▸ Records for the exercise
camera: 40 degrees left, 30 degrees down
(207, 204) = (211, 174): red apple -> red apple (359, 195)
* * *
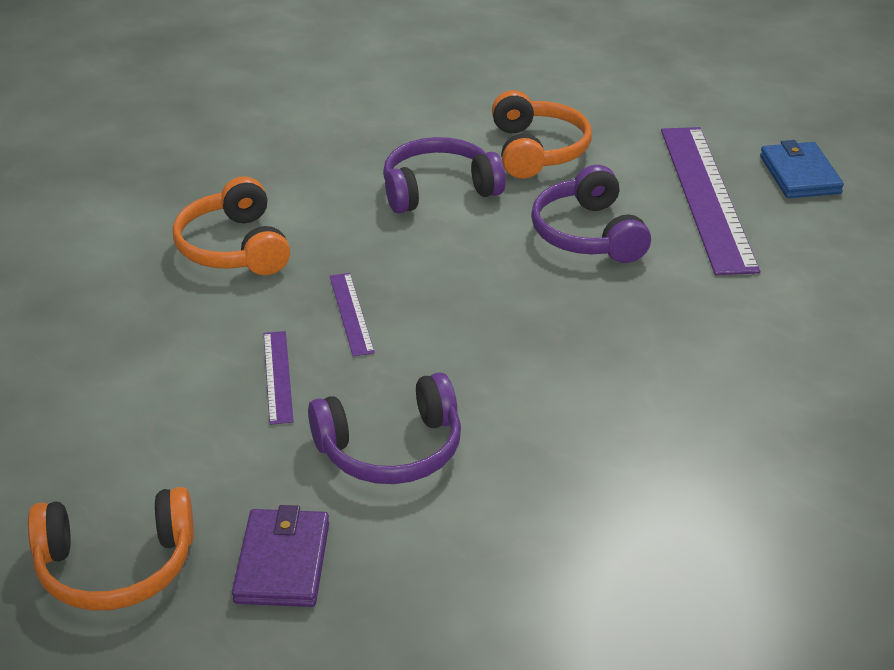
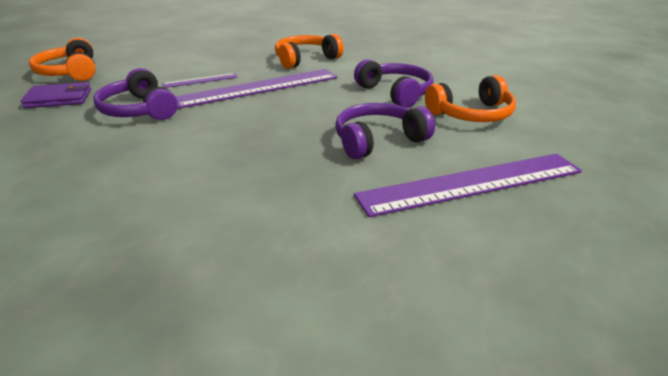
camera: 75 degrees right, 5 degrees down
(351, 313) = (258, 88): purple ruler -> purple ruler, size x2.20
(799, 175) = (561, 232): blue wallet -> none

▸ Exercise description
Wherever the string "down" shows up in the material, copy the line that holds it.

▸ Task output
camera: 40 degrees left, 30 degrees down
camera: 75 degrees right, 5 degrees down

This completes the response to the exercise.